- [Work to be completed]: The required output is the lines below from the line containing "(404, 303) = (604, 332): green" to the line containing "(649, 358) = (794, 281): green", inclusive, retyped exactly. No other lines belong in it.

Stored items from a collection:
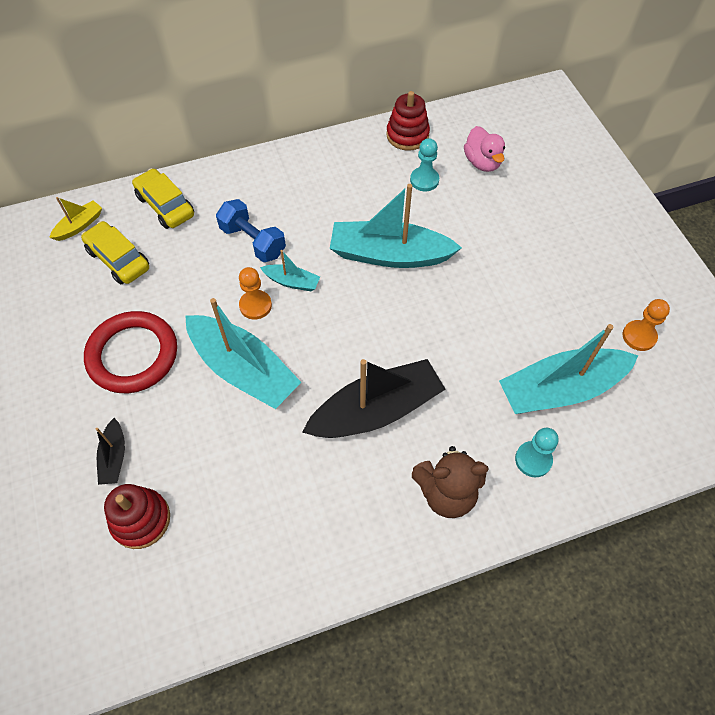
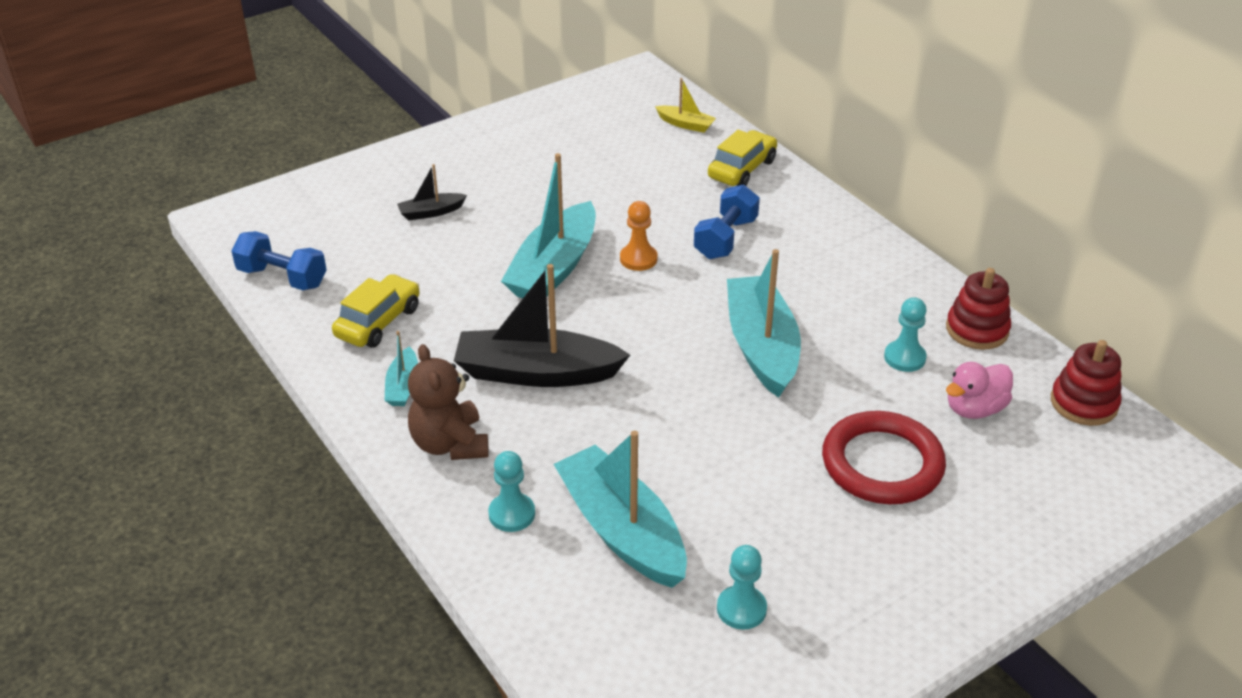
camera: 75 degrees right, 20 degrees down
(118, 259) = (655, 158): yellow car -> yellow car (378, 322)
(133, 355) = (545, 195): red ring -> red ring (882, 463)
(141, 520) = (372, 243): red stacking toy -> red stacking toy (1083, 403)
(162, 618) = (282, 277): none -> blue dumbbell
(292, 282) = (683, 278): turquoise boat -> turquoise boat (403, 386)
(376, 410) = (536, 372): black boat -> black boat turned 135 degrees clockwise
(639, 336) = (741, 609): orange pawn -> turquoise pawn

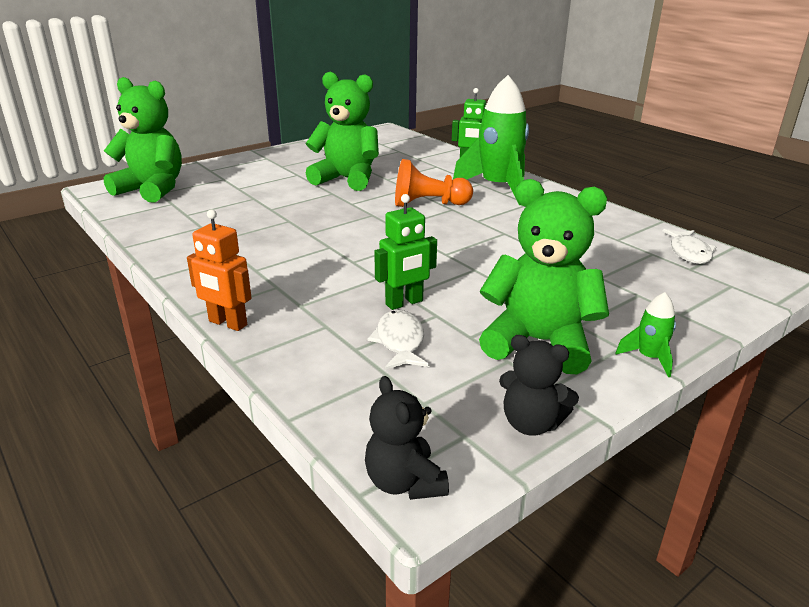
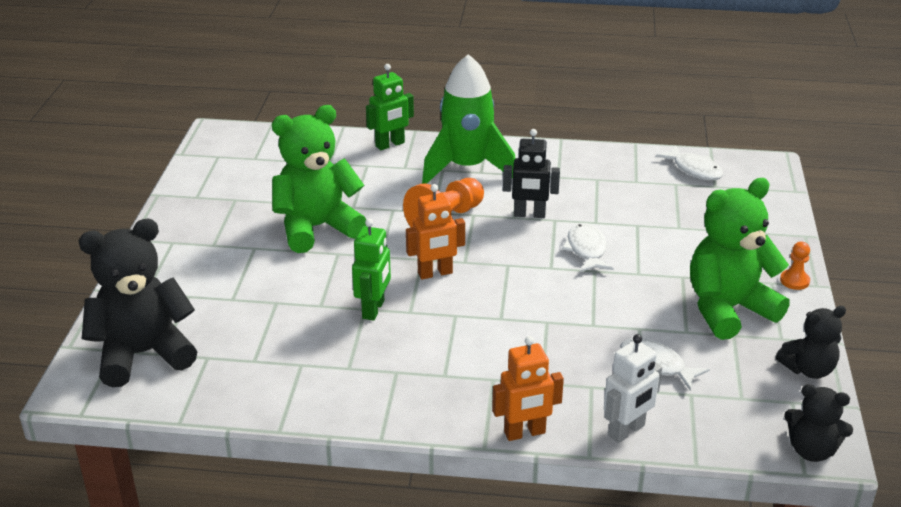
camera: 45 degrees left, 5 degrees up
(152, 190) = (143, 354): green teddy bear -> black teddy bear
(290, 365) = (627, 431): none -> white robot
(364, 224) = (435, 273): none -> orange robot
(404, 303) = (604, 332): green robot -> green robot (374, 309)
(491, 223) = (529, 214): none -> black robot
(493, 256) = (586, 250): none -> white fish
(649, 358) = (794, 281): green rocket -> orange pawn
* * *
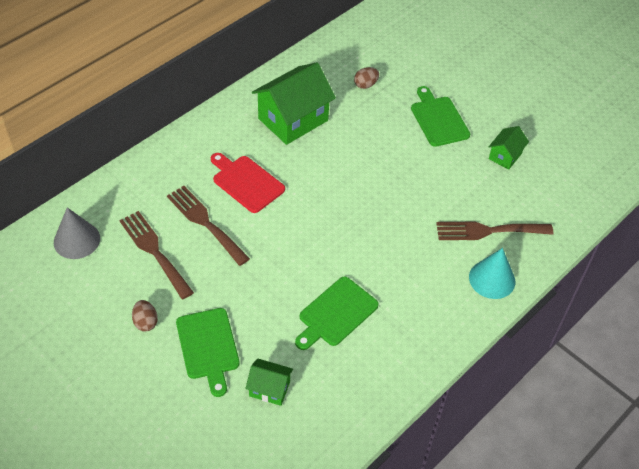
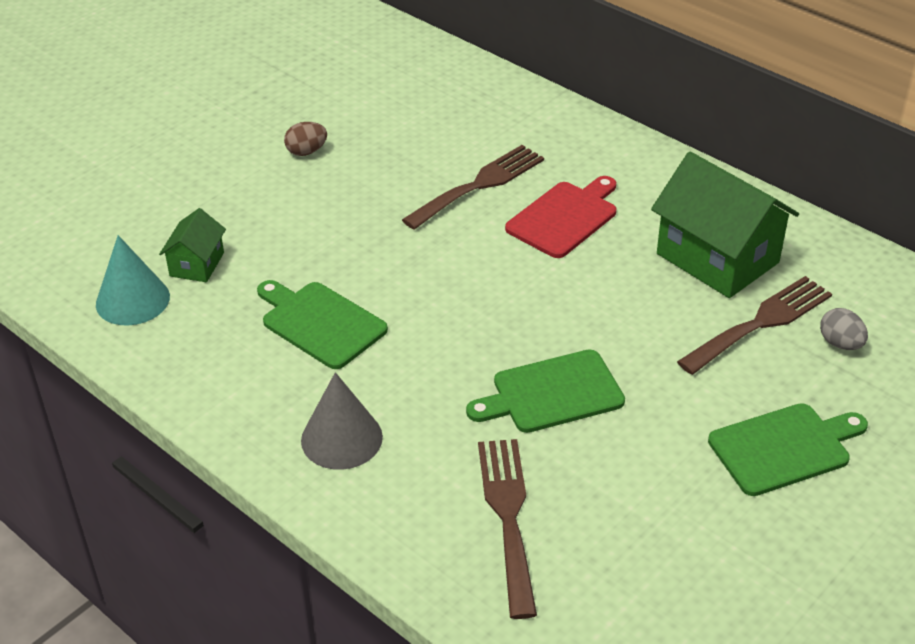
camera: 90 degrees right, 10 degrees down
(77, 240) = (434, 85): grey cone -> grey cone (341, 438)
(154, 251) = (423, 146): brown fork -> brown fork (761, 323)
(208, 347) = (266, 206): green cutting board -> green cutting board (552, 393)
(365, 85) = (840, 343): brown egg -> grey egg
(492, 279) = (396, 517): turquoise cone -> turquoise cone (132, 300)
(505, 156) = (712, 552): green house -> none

- [Task response]:
(404, 303) = (604, 332): green robot -> green robot (374, 309)
(491, 223) = (529, 214): none -> black robot
(493, 256) = (586, 250): none -> white fish
(649, 358) = (794, 281): green rocket -> orange pawn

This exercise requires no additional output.